RECORDS FOR THE TASK ->
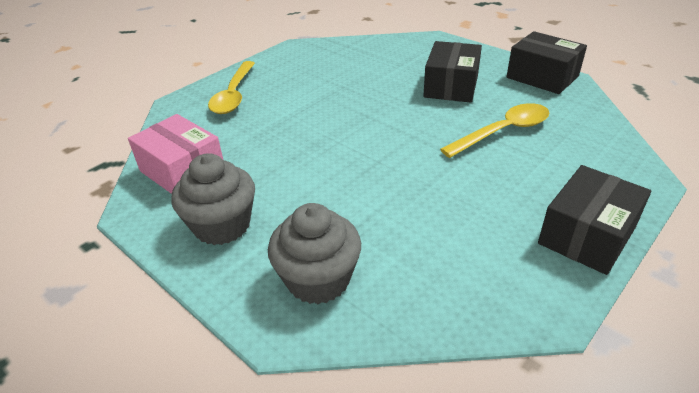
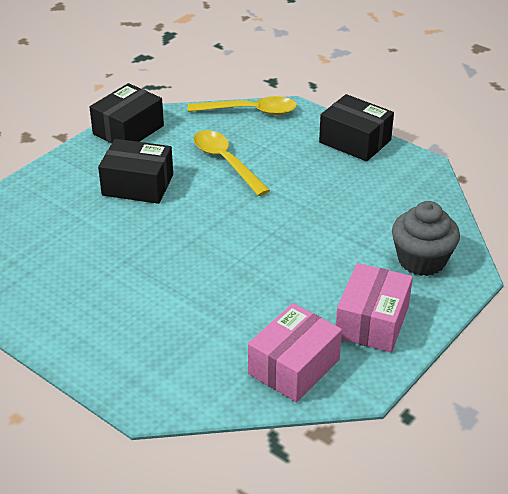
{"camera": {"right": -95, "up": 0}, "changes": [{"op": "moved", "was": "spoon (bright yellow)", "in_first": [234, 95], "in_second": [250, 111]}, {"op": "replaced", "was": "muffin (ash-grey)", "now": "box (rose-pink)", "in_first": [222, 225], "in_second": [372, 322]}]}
* * *
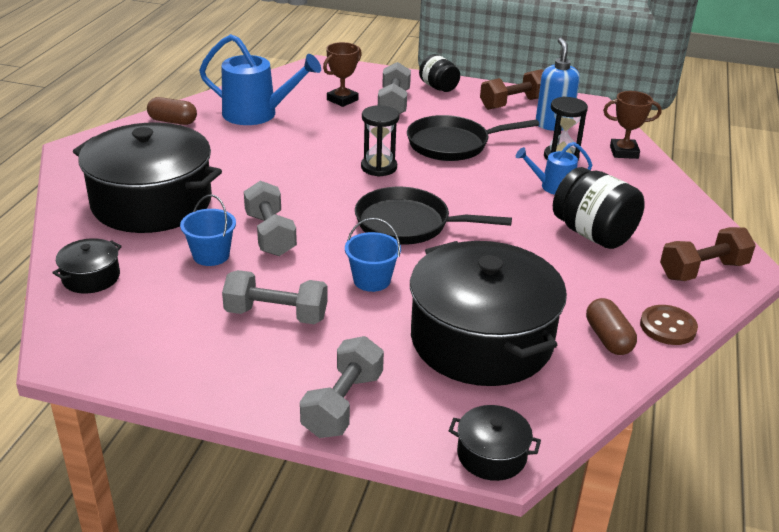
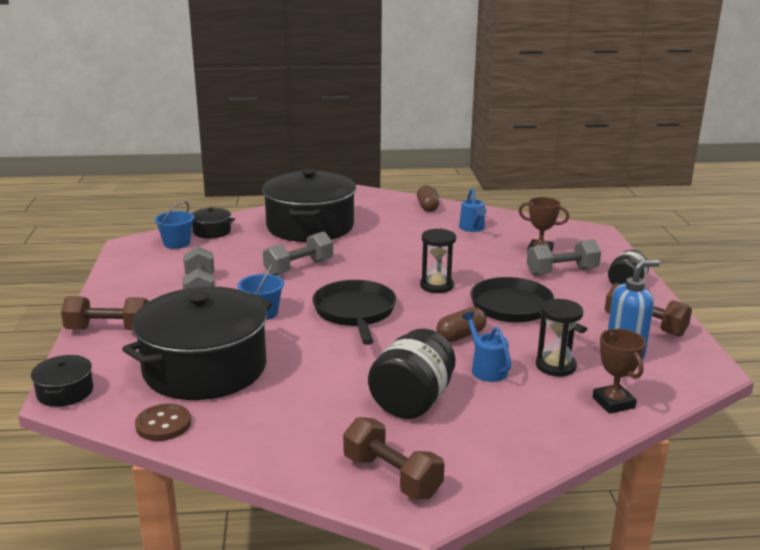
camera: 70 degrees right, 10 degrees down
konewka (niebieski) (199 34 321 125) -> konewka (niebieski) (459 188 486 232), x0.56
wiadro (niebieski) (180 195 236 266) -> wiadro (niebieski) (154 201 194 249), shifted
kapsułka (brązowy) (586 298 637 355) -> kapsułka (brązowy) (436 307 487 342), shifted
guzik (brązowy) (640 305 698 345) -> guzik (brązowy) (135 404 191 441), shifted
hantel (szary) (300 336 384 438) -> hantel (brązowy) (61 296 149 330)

PROBLEM TO SOLVE -> Across the entries above, find the lines with the string "right" and copy them.

RESULT OF THE EXERCISE ->
{"camera": {"right": -95, "up": 0}, "changes": [{"op": "moved", "was": "spoon (bright yellow)", "in_first": [234, 95], "in_second": [250, 111]}, {"op": "replaced", "was": "muffin (ash-grey)", "now": "box (rose-pink)", "in_first": [222, 225], "in_second": [372, 322]}]}
camera: 70 degrees right, 10 degrees down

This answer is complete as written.